- EXERCISE MATERIAL:
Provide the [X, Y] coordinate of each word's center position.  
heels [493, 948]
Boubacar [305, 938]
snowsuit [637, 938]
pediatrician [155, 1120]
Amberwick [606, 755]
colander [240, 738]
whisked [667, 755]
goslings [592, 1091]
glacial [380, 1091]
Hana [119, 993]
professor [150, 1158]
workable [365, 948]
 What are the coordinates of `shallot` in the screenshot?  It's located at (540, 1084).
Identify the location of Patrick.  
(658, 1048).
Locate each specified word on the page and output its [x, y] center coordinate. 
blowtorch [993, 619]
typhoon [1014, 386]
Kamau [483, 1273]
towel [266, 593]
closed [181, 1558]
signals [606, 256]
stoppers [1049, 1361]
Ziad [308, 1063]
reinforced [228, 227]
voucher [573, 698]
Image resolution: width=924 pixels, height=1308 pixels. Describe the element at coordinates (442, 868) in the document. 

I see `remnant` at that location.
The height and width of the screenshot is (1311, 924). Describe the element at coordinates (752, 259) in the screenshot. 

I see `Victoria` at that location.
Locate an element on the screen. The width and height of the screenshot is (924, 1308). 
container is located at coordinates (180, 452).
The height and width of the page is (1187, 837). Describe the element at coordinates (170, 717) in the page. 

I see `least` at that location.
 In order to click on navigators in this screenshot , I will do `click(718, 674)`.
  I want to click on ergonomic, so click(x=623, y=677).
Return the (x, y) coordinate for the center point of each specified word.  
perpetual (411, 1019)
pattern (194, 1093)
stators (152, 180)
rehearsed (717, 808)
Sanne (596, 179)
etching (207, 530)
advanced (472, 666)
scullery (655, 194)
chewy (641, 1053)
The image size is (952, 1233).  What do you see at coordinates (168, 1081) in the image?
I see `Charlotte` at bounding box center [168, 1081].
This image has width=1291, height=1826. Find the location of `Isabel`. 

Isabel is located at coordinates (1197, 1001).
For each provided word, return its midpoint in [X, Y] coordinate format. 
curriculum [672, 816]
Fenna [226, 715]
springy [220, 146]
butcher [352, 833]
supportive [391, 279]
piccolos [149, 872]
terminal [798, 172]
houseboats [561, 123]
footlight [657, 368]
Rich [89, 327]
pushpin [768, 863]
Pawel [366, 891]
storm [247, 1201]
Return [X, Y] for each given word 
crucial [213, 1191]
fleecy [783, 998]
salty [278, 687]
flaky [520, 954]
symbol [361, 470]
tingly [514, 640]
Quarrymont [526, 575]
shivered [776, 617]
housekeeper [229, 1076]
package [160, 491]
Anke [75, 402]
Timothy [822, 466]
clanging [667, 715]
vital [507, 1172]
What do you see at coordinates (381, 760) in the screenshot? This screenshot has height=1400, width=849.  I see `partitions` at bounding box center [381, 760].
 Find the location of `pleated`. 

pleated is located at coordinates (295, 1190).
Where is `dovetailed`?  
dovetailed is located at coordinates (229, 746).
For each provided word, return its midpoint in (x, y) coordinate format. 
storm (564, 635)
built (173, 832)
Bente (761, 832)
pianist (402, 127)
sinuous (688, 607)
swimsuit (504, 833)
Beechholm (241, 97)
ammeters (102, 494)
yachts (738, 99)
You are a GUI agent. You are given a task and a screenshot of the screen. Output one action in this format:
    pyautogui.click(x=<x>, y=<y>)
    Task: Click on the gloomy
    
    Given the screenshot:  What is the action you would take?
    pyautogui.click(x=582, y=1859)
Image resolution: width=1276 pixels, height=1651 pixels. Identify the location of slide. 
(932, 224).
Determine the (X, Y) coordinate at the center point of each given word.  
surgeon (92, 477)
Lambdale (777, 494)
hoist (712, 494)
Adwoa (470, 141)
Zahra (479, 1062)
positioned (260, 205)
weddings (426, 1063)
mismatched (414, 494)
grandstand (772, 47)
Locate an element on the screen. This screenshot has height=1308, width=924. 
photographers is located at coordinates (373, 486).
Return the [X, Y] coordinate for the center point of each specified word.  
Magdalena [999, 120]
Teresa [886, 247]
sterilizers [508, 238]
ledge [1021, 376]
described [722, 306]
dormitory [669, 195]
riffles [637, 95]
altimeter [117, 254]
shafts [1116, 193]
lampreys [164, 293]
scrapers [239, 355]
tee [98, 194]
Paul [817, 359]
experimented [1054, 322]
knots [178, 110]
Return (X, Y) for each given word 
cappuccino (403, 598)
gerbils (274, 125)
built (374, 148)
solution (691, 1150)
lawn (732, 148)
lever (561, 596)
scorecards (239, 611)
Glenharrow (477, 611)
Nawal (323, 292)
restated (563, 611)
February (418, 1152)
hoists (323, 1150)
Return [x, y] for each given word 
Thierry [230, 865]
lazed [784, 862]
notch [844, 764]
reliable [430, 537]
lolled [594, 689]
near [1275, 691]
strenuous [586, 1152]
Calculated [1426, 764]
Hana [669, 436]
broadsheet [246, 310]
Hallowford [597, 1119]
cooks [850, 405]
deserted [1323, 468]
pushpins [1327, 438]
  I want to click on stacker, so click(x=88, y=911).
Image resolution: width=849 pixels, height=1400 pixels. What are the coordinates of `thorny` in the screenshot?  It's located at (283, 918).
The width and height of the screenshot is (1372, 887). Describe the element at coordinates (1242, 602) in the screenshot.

- SET PROBLEM: Rewrite the lines starting with the line with "weddings (426, 1063)" and going on through the line with "Magdalena [999, 120]", changing "center point" to "midpoint" and keeping all else unchanged.

- RESPONSE:
weddings (426, 1063)
mismatched (414, 494)
grandstand (772, 47)
Locate an element on the screen. This screenshot has height=1308, width=924. 
photographers is located at coordinates (373, 486).
Return the [X, Y] coordinate for the midpoint of each specified word.  
Magdalena [999, 120]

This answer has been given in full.